The whole listing below must be printed again exactly, images excluded.

(MATERIAL PROVIDED):
================================

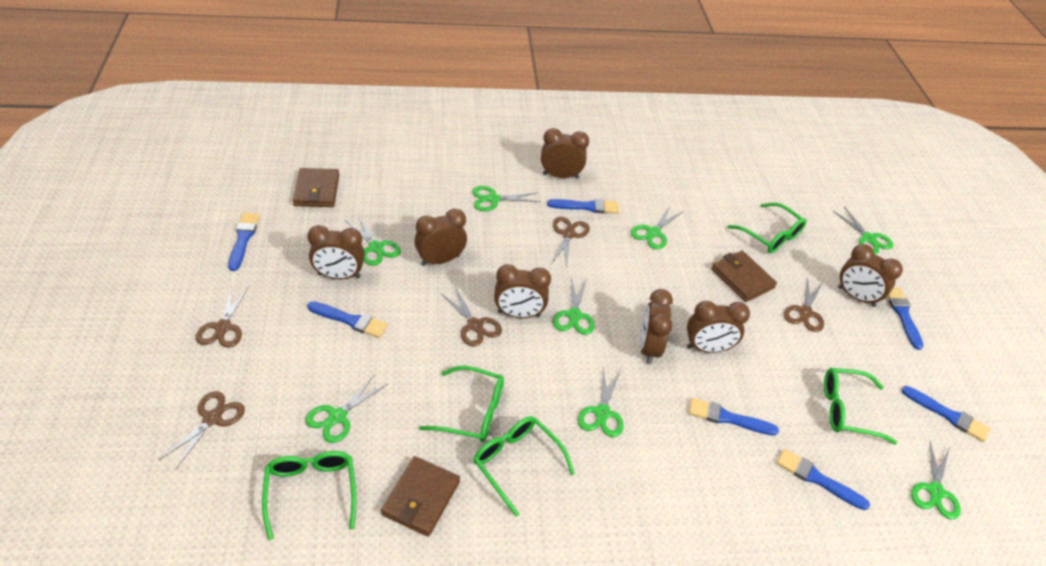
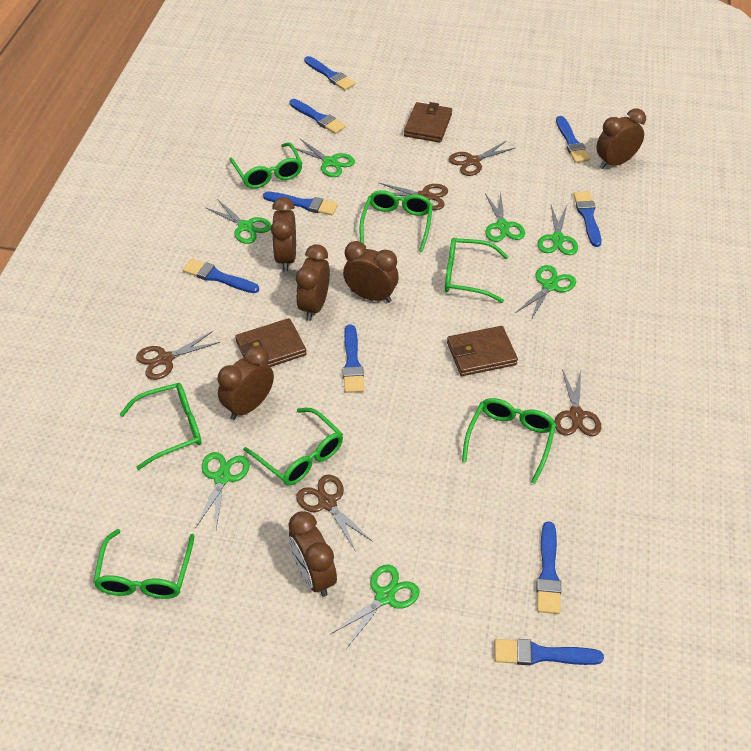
blue brush: 7 -> 9
brown clock: 7 -> 6
green glasses: 5 -> 7
green scissors: 8 -> 7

================================

(RESULT BELOW):
blue brush: 7 -> 9
brown clock: 7 -> 6
green glasses: 5 -> 7
green scissors: 8 -> 7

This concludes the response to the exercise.